Exercise brief: One part of the entries below is wanted: the lines from the one containing "none -> white 1x2 plate [780,363,840,447]" through the one containing "none -> black 1x2 plate [277,248,382,302]". Write those out exactly and nothing else.

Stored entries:
+ + + + + + +
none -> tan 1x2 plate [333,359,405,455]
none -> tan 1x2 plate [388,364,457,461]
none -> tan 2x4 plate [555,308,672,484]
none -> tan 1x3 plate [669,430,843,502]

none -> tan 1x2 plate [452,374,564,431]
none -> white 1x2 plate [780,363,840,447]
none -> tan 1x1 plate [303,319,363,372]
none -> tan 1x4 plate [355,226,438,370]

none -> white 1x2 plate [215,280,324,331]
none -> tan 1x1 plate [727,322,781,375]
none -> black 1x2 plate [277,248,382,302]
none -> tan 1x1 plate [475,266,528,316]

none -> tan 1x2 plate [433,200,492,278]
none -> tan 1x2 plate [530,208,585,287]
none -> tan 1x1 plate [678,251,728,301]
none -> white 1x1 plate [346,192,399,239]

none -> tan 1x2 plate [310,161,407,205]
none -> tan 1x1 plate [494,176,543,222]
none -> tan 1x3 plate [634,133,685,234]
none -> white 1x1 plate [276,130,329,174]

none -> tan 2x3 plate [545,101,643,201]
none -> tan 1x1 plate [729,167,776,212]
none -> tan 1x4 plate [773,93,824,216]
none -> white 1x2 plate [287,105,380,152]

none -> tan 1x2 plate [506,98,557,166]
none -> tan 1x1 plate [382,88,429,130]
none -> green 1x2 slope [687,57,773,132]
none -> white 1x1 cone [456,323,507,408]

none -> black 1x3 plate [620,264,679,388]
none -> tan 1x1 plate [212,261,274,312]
+ + + + + + +
Solution for this problem:
none -> white 1x2 plate [780,363,840,447]
none -> tan 1x1 plate [303,319,363,372]
none -> tan 1x4 plate [355,226,438,370]

none -> white 1x2 plate [215,280,324,331]
none -> tan 1x1 plate [727,322,781,375]
none -> black 1x2 plate [277,248,382,302]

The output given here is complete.